* **Work instructions**
Print out all of the records exactly; no picture belongs in the result.
(Input data)
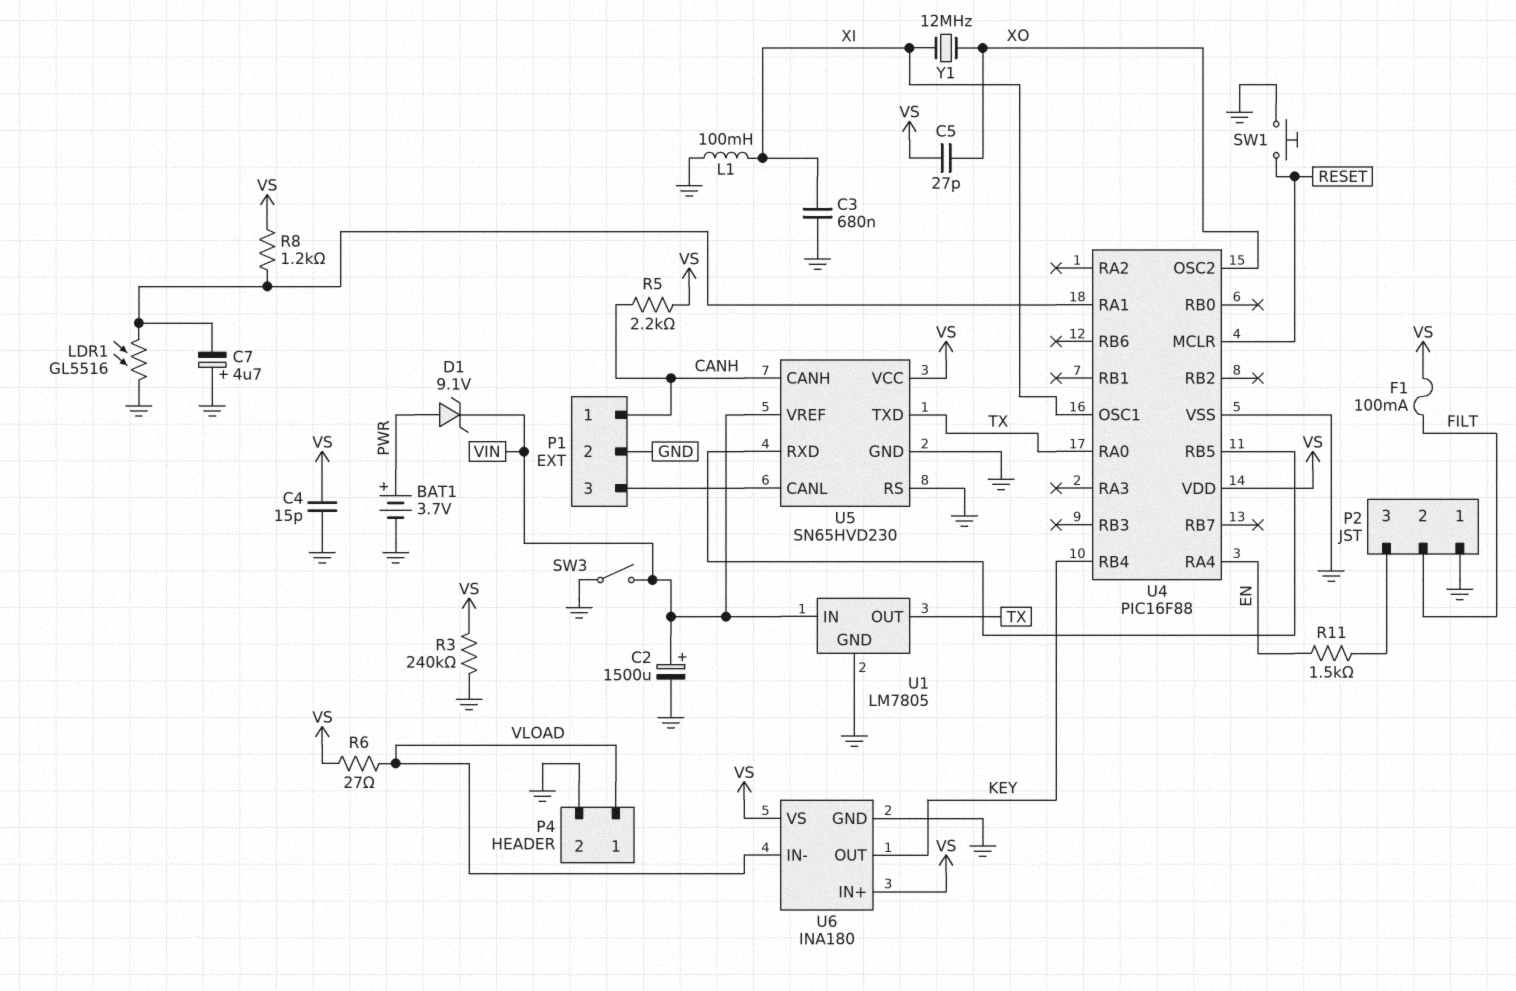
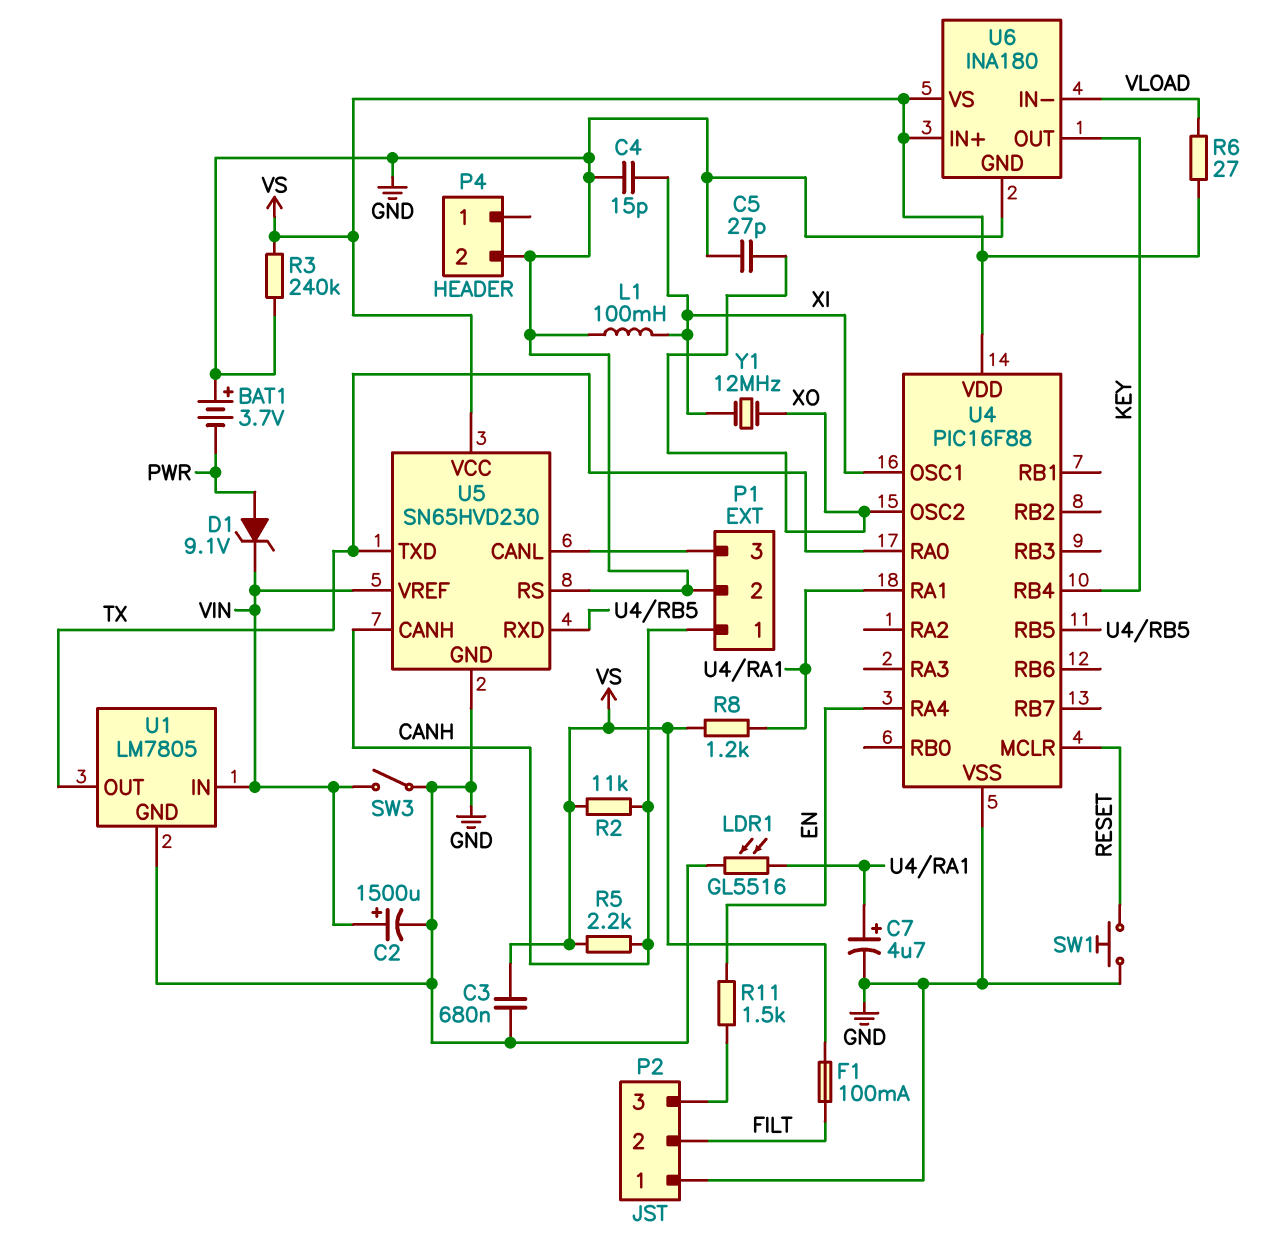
BAT1: 3.7V (plus PWR, minus GND) -> 3.7V (plus GND, minus PWR)
C3: 680nF (GND, XI) -> 680nF (GND, VS)
C4: 15pF (GND, VS) -> 15pF (GND, XI)
C5: 27pF (VS, XO) -> 27pF (GND, XO)
C7: 4.7uF (plus GND, minus U4/RA1) -> 4.7uF (plus U4/RA1, minus GND)
P4 pin 1: VLOAD -> none
R2: none -> 11k (CANH, VS)

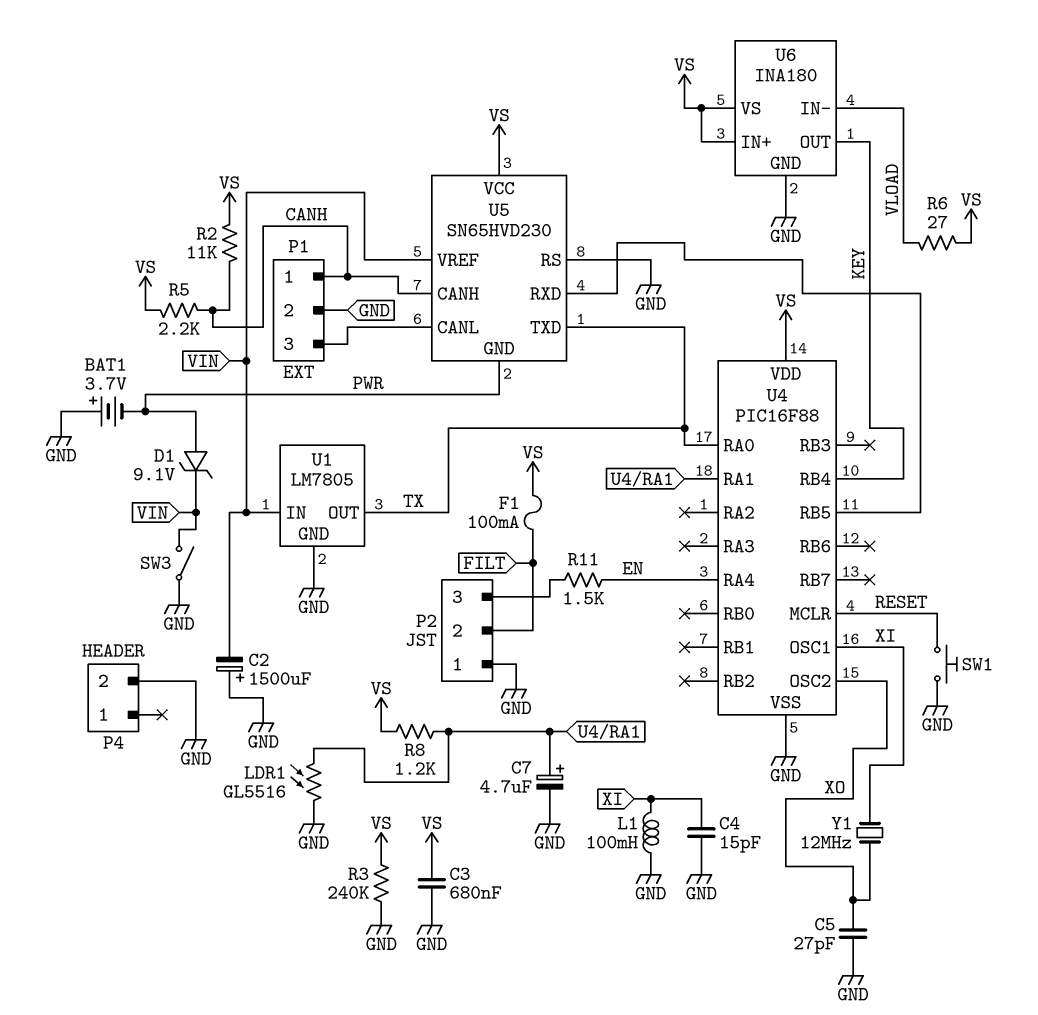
C2: 1500uF (plus VIN, minus GND) -> 1500uF (plus GND, minus VIN)
U5 pin GND: GND -> PWR

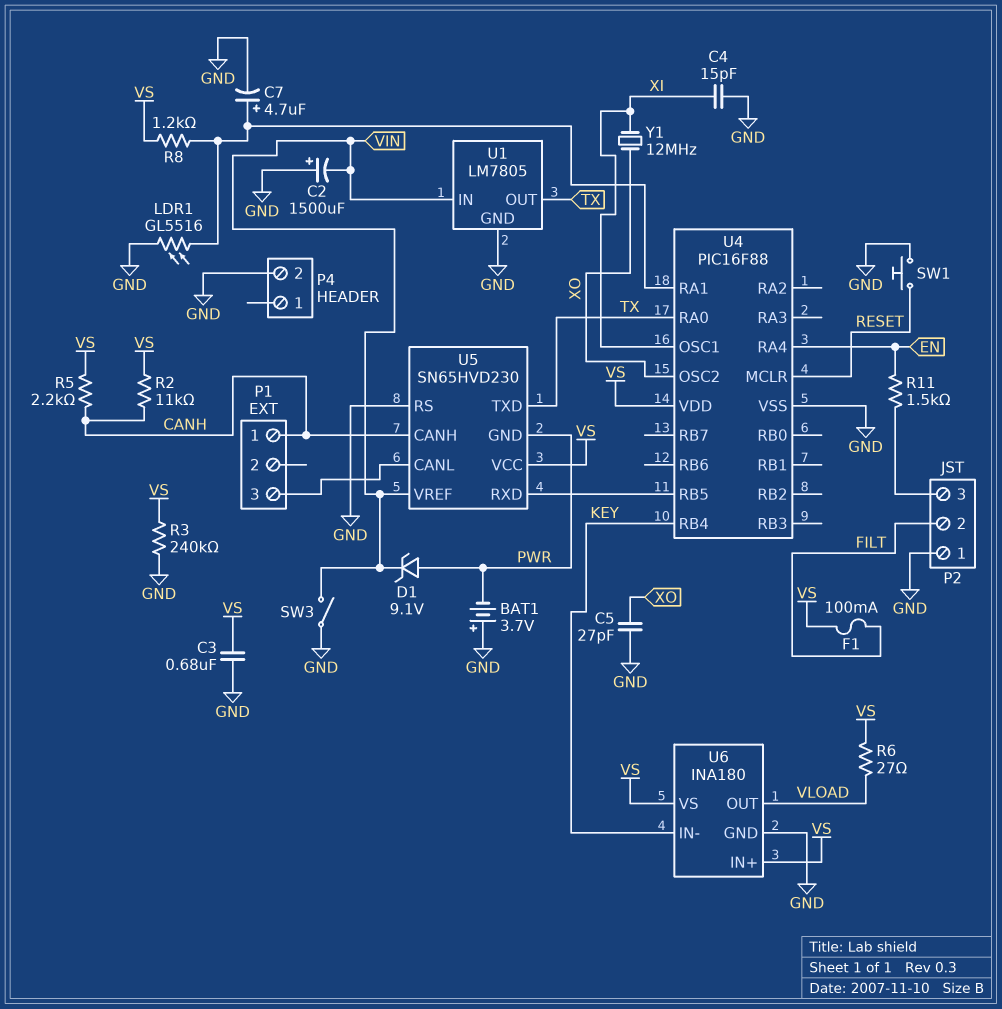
L1: 100mH (GND, XI) -> none
P1 pin 2: GND -> none
U6 pin IN-: VLOAD -> KEY
U6 pin OUT: KEY -> VLOAD

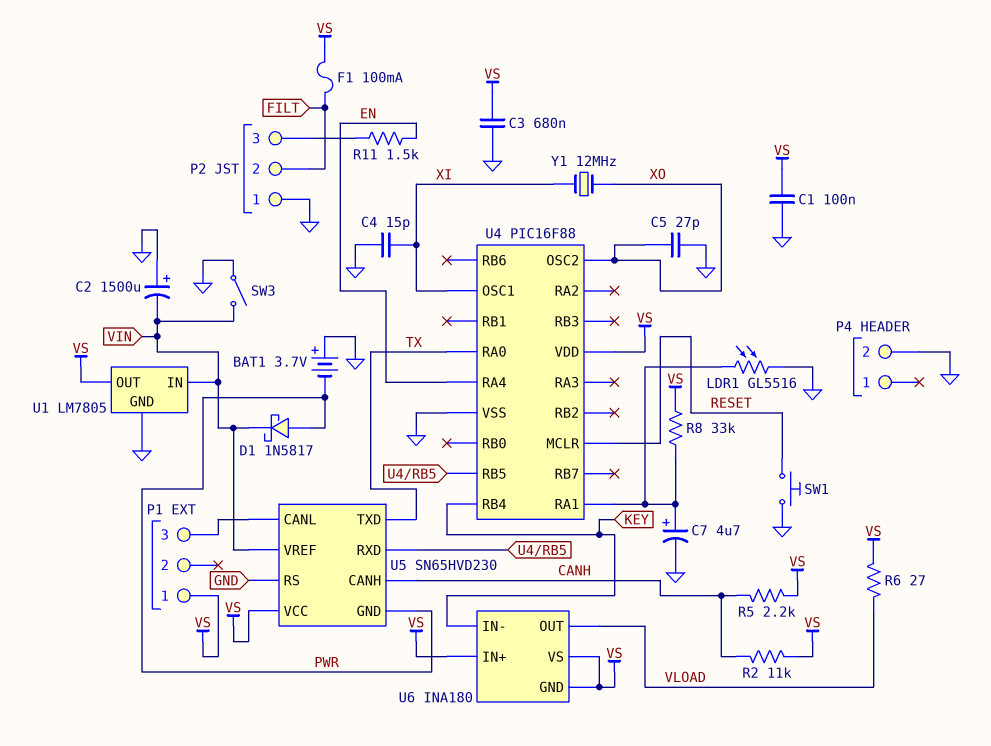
C1: none -> 100nF (GND, VS)
D1: zener 9.1V (A PWR, K VIN) -> schottky 1N5817 (A PWR, K VIN)
P1 pin 1: CANH -> VS
R3: 240k (GND, VS) -> none
R8: 1.2k (U4/RA1, VS) -> 33k (U4/RA1, VS)
U1 pin OUT: TX -> VS
U6 pin GND: GND -> VS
(End Input data)
* **Written reply**
BAT1: 3.7V (plus PWR, minus GND) -> 3.7V (plus GND, minus PWR)
C3: 680nF (GND, XI) -> 680nF (GND, VS)
C4: 15pF (GND, VS) -> 15pF (GND, XI)
C5: 27pF (VS, XO) -> 27pF (GND, XO)
C7: 4.7uF (plus GND, minus U4/RA1) -> 4.7uF (plus U4/RA1, minus GND)
P4 pin 1: VLOAD -> none
R2: none -> 11k (CANH, VS)

C2: 1500uF (plus VIN, minus GND) -> 1500uF (plus GND, minus VIN)
U5 pin GND: GND -> PWR

L1: 100mH (GND, XI) -> none
P1 pin 2: GND -> none
U6 pin IN-: VLOAD -> KEY
U6 pin OUT: KEY -> VLOAD

C1: none -> 100nF (GND, VS)
D1: zener 9.1V (A PWR, K VIN) -> schottky 1N5817 (A PWR, K VIN)
P1 pin 1: CANH -> VS
R3: 240k (GND, VS) -> none
R8: 1.2k (U4/RA1, VS) -> 33k (U4/RA1, VS)
U1 pin OUT: TX -> VS
U6 pin GND: GND -> VS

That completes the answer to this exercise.